> _INFORMATION_
+===+

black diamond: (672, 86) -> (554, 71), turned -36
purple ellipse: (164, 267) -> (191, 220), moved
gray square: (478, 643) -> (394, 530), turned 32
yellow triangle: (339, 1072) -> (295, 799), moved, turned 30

+===+

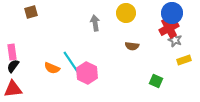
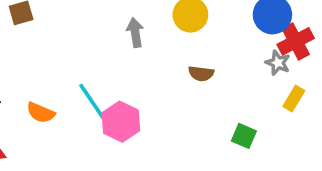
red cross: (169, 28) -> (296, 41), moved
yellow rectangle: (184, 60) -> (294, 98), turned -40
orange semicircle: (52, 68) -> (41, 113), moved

+===+

> _WHAT THE TASK REQUIRES_
Go through the lines above and count those with the string "moved". Reply with the count and nothing more.

> _TASK RESULT_
4